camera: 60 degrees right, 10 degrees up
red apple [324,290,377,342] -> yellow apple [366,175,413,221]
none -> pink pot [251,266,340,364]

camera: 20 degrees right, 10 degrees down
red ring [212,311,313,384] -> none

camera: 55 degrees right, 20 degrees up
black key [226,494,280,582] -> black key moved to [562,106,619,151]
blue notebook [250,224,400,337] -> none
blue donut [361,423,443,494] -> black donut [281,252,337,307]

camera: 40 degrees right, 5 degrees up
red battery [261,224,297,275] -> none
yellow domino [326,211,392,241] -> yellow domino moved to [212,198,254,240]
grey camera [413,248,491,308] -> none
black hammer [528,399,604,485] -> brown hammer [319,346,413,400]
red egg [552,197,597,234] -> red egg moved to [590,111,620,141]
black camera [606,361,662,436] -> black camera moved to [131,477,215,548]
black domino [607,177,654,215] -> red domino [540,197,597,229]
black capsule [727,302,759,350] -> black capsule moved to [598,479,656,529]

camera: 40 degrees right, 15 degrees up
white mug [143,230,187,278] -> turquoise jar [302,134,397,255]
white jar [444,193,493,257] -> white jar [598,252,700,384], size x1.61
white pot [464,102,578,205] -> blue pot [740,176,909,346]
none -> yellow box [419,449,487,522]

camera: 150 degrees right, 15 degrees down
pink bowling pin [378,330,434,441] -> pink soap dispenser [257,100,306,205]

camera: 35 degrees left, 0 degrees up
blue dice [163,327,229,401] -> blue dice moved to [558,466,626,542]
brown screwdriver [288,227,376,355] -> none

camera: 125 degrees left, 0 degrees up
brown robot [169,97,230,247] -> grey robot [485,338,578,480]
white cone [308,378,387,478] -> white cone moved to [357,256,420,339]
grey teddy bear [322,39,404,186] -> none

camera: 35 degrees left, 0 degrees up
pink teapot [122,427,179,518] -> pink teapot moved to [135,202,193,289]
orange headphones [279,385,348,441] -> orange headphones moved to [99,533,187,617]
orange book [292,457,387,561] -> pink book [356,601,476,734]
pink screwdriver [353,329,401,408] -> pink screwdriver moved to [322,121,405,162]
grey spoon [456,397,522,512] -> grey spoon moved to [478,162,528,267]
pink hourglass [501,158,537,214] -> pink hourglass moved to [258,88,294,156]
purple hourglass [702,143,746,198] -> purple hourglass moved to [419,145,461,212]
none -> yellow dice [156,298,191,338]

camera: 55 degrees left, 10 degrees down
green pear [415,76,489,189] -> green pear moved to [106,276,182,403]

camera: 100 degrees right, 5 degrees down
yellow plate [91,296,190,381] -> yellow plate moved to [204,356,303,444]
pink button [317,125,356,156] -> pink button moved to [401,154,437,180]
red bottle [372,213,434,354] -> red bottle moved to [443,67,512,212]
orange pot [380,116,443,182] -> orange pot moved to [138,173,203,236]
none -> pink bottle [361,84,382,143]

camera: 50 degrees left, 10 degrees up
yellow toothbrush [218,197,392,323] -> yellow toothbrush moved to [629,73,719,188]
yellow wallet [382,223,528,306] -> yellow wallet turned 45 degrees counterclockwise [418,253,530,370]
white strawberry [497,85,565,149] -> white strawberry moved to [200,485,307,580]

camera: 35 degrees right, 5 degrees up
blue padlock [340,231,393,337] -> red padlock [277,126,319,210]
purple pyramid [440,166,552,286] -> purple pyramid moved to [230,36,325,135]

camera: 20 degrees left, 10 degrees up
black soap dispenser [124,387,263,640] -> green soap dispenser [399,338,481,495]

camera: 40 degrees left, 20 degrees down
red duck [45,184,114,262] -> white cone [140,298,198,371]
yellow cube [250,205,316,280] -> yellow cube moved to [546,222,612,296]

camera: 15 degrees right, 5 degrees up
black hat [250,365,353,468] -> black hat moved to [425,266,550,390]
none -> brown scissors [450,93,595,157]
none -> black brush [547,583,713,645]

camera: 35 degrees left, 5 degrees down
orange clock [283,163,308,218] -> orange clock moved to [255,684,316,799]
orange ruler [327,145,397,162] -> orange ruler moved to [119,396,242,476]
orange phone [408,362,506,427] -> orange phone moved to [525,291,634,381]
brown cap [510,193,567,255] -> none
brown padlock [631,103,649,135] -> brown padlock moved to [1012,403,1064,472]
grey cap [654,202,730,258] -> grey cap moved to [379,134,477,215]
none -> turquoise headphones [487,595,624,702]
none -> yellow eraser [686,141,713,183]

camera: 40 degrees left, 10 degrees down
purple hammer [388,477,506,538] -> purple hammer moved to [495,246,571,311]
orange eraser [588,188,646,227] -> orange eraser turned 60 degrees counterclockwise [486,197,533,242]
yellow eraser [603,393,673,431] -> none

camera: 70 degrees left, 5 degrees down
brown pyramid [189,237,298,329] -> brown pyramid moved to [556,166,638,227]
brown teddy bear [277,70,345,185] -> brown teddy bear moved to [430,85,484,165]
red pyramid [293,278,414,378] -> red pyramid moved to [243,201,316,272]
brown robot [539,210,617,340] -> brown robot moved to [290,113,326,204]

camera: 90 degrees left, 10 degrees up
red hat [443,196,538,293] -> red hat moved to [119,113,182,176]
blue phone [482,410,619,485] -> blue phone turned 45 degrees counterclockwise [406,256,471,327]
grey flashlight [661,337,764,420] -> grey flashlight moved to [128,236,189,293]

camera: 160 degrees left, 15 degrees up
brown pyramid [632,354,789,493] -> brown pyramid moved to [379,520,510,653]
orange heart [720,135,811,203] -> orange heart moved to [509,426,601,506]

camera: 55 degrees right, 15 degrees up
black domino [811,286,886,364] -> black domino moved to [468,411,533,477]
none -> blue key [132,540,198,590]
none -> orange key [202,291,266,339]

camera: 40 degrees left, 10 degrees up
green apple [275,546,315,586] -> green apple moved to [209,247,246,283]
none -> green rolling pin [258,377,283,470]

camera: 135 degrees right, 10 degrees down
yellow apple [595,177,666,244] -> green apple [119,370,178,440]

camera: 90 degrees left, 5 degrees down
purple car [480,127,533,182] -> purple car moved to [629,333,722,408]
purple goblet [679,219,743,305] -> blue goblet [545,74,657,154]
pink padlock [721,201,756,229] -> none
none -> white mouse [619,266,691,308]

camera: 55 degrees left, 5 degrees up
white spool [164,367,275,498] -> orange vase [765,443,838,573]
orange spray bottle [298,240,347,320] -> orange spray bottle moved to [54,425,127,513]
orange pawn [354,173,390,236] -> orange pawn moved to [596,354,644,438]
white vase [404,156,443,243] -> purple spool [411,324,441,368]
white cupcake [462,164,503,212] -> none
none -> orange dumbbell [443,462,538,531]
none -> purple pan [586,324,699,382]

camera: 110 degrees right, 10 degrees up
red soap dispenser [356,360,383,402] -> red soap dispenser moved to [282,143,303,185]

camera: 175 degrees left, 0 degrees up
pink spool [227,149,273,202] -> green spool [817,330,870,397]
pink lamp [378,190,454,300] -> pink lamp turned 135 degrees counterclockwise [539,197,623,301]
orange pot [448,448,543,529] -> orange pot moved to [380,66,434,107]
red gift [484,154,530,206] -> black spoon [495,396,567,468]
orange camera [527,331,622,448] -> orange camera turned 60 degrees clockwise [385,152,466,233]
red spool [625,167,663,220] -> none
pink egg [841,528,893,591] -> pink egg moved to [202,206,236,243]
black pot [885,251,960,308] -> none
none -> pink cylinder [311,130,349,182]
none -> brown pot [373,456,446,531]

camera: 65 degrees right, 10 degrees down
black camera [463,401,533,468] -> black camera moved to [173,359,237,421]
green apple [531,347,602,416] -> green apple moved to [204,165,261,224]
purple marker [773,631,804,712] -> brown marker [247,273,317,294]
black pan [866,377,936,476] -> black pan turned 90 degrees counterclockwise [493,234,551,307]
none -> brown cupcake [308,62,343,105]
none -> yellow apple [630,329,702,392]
══════════
| What is required |
If a line in the entries above contains "teddy", include it in the count, then report only the total.

| Reply to the exercise |
2